DATA SUPPLIED>
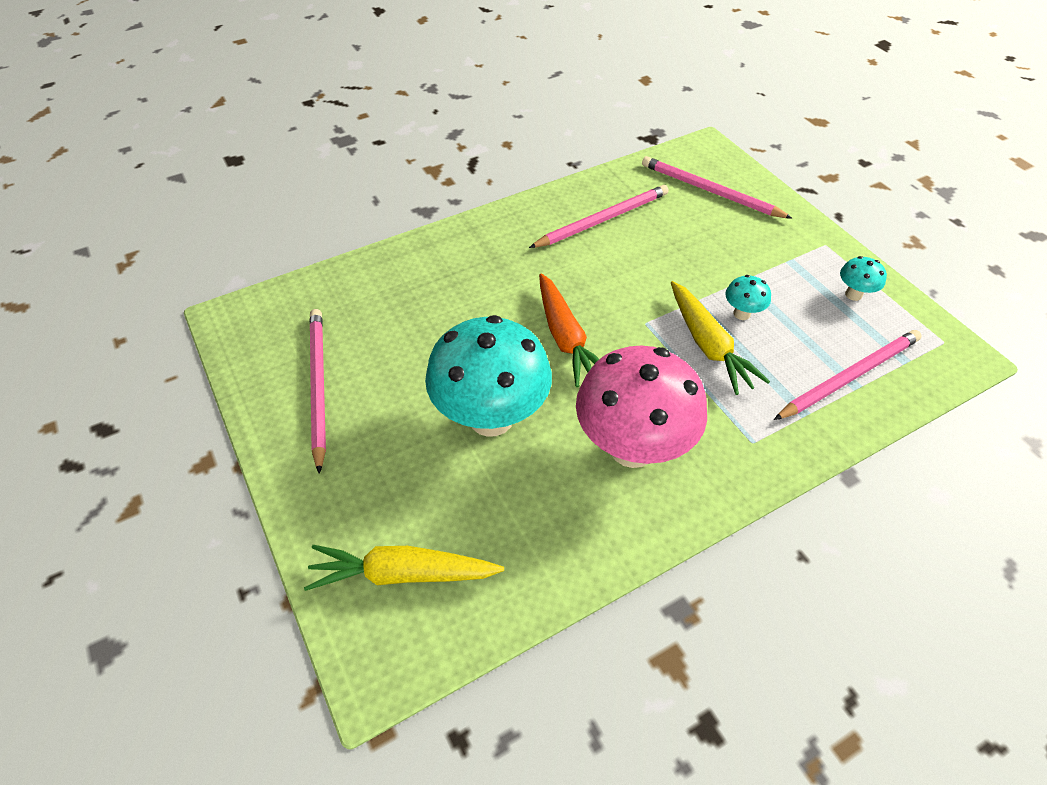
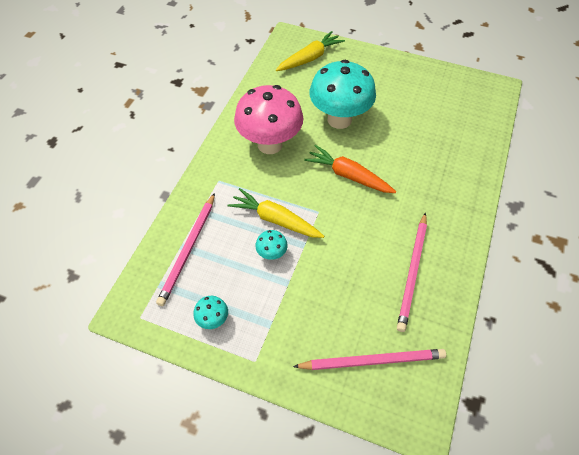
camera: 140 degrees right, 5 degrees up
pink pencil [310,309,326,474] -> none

==

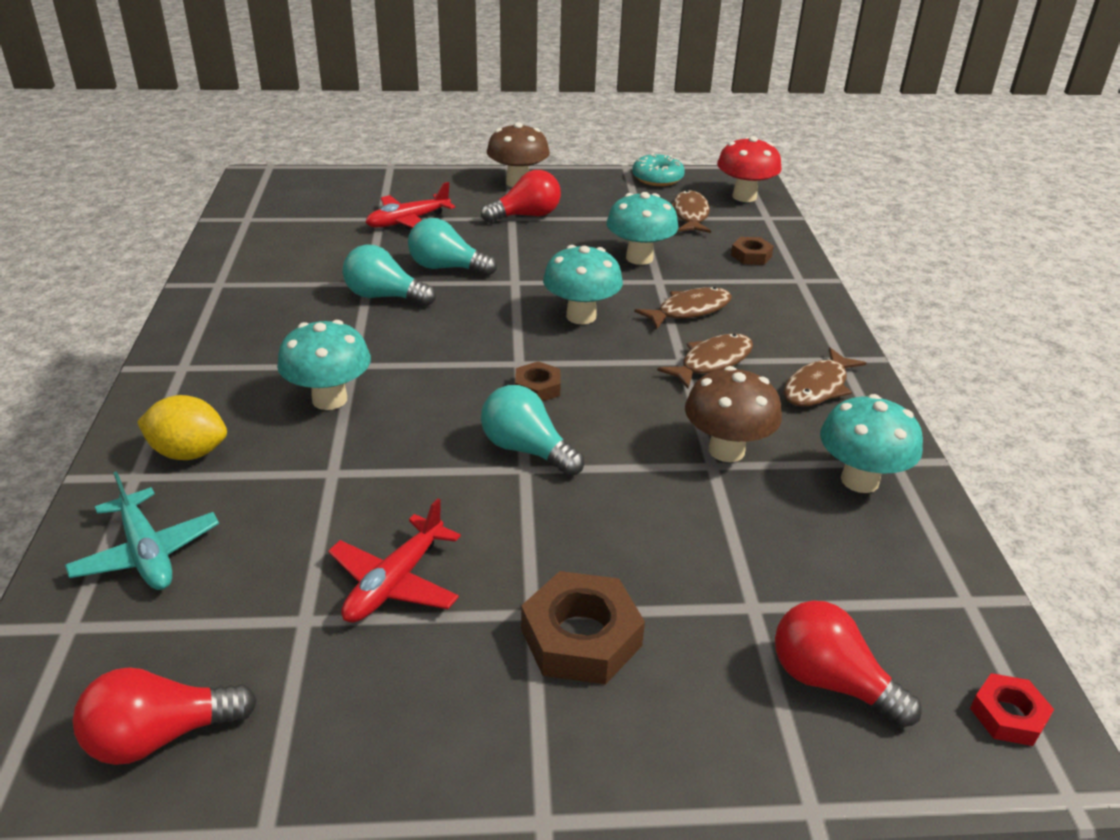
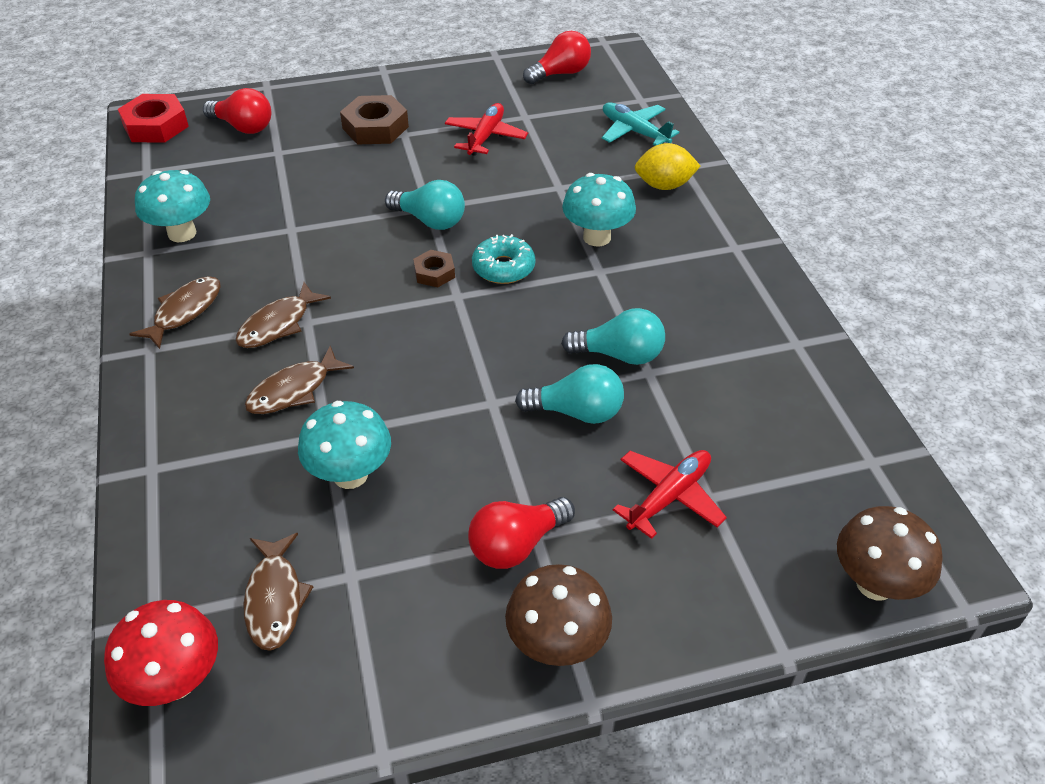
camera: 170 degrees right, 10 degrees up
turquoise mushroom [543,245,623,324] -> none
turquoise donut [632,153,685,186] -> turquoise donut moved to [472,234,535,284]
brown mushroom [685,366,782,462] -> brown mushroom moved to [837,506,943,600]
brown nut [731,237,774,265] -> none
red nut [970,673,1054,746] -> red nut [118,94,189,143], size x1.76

==

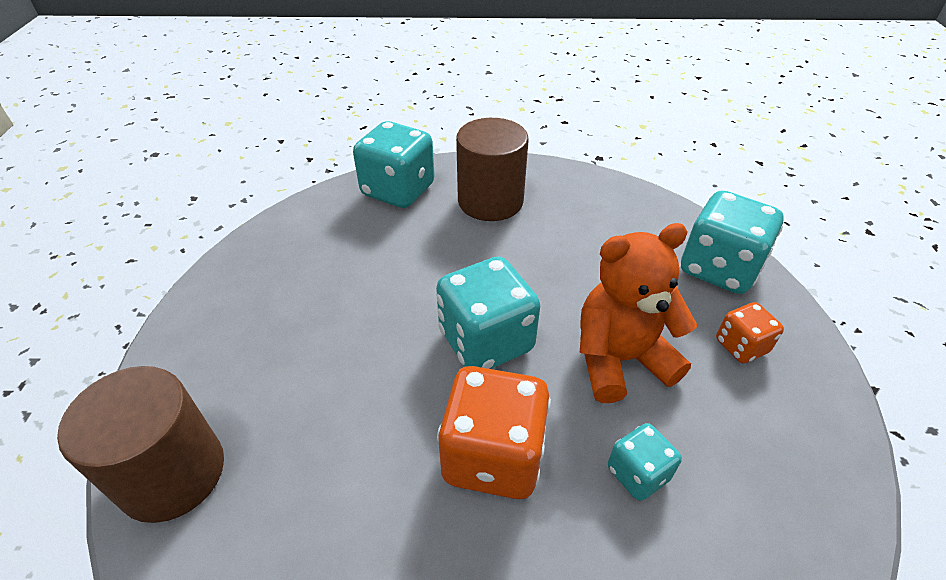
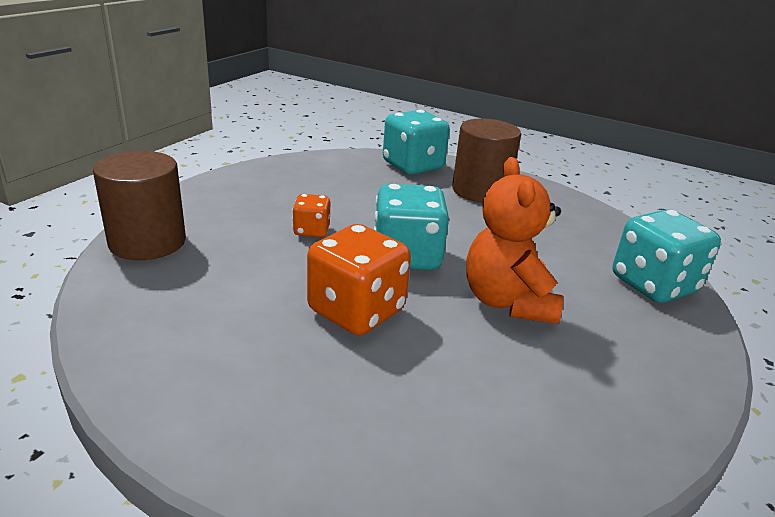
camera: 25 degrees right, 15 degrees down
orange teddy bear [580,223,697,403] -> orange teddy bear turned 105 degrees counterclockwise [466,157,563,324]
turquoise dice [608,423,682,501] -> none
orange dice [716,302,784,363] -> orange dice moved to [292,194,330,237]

TASK REQUIREMENTS>
Report every line containing the string "orange" in the material.

WRITTEN SOLUTION>
orange teddy bear [580,223,697,403] -> orange teddy bear turned 105 degrees counterclockwise [466,157,563,324]
orange dice [716,302,784,363] -> orange dice moved to [292,194,330,237]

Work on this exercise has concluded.